■ Saved entries ■
○ ○ ○ ○ ○

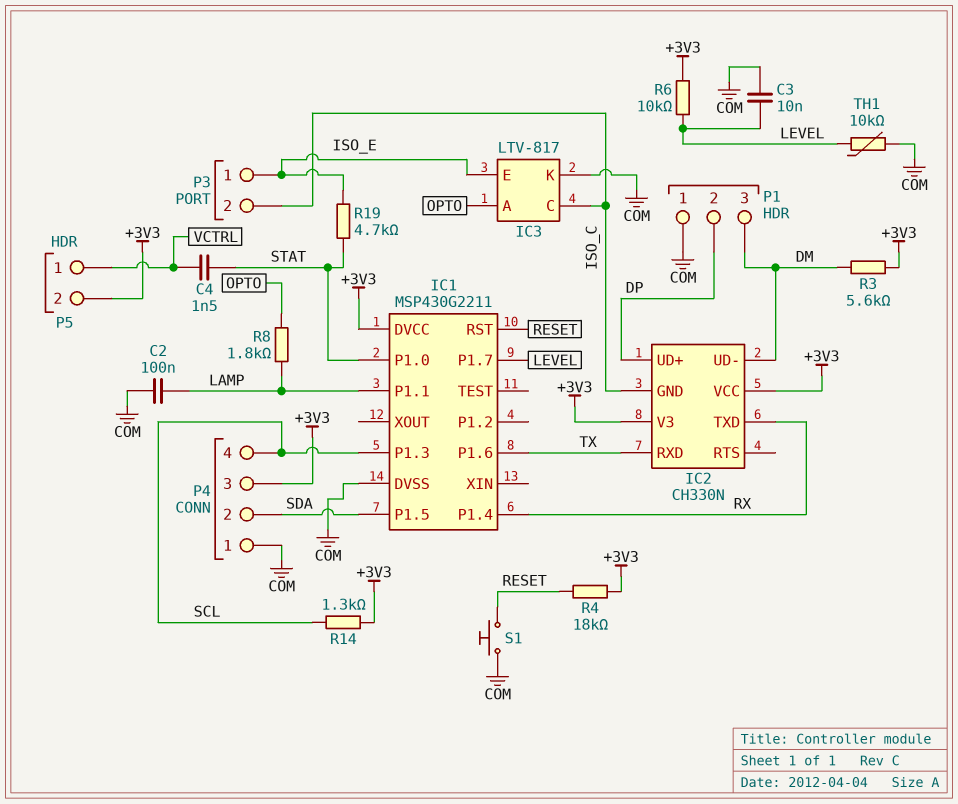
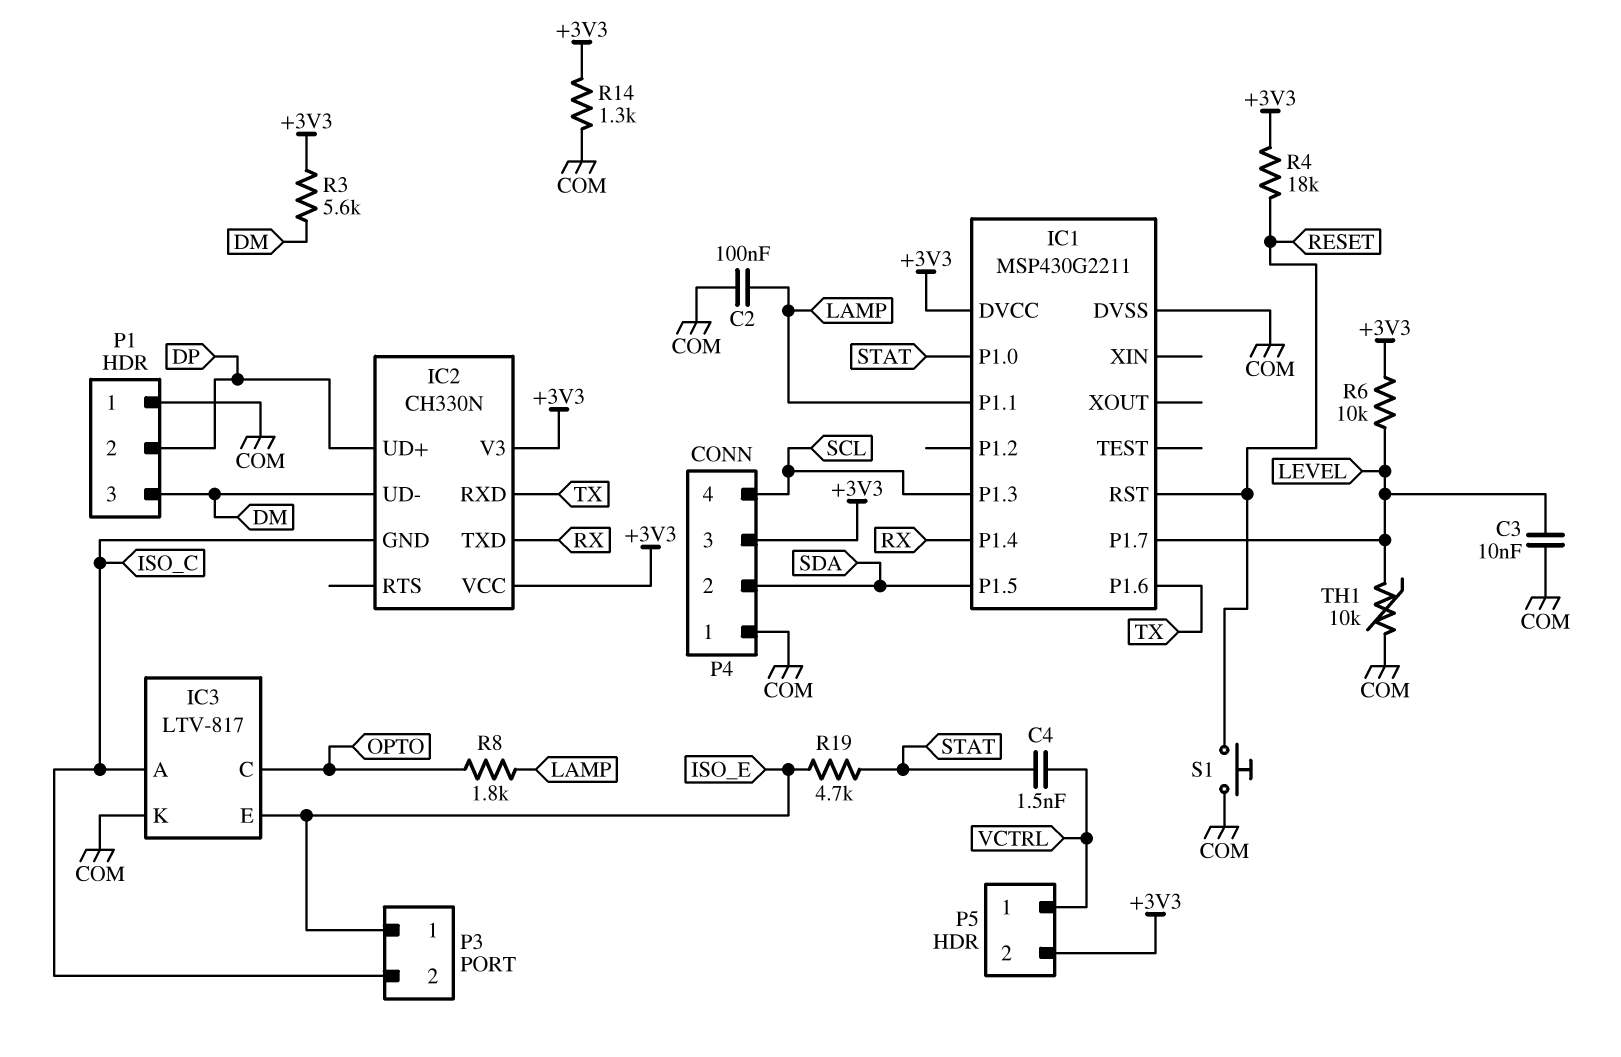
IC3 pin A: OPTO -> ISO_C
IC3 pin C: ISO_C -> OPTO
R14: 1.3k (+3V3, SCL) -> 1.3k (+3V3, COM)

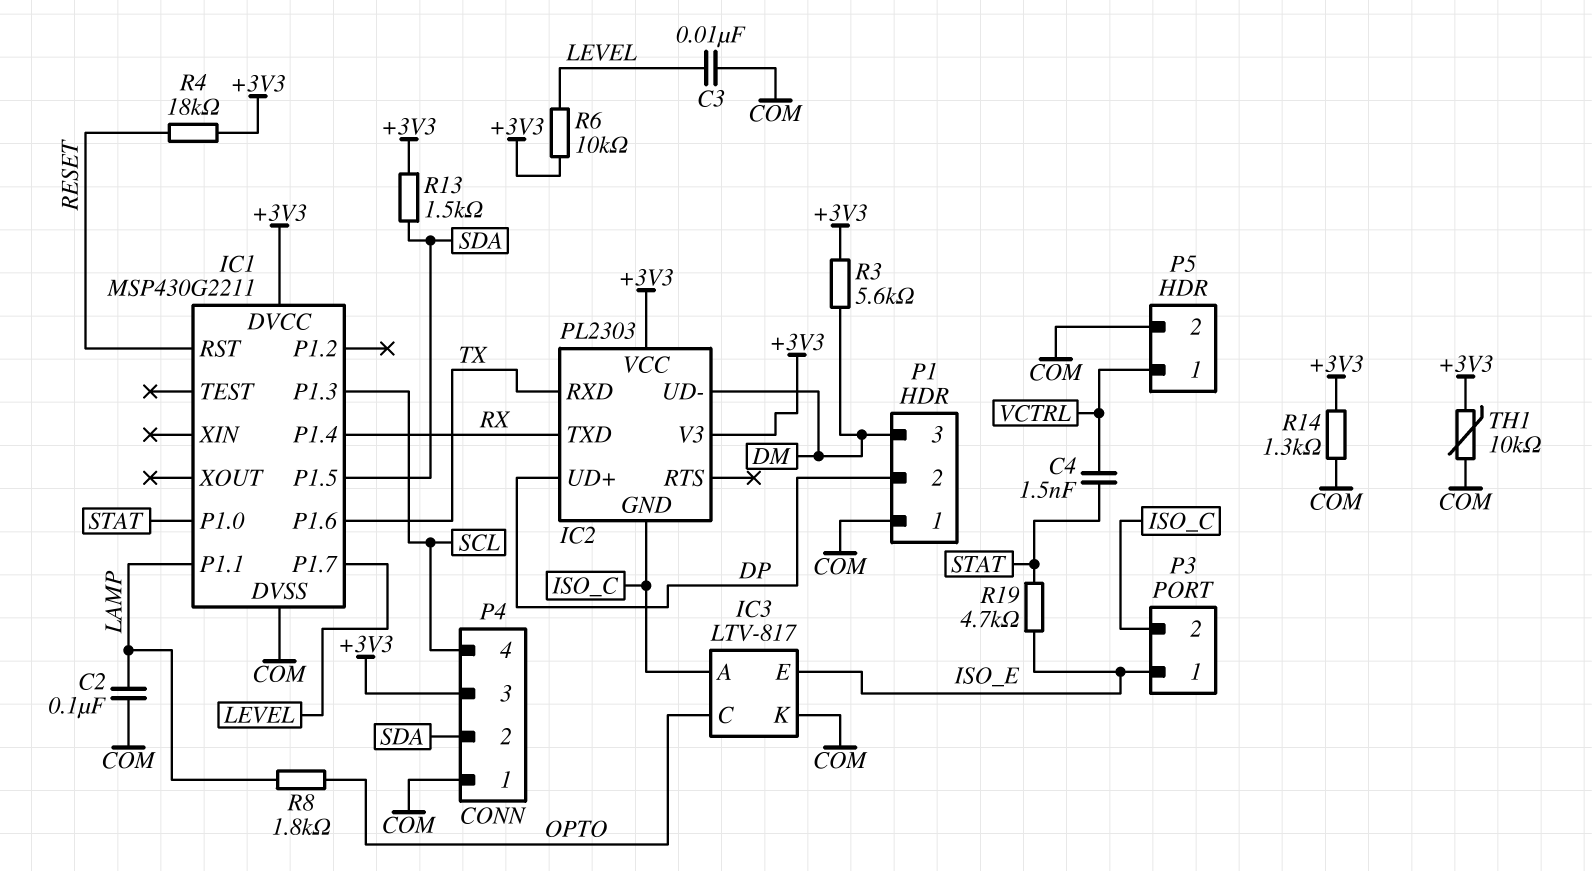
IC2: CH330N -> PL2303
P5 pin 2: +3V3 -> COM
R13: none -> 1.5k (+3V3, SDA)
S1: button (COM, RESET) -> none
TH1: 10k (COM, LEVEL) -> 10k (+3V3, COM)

○ ○ ○ ○ ○

■ YOUR ASSIGNMENT ■
Once the line that contains "P5 pin 2: +3V3 -> COM" is found, please give it again exactly, along with each line that comes after it, through the last line of the entries.

■ RESPONSE BOX ■
P5 pin 2: +3V3 -> COM
R13: none -> 1.5k (+3V3, SDA)
S1: button (COM, RESET) -> none
TH1: 10k (COM, LEVEL) -> 10k (+3V3, COM)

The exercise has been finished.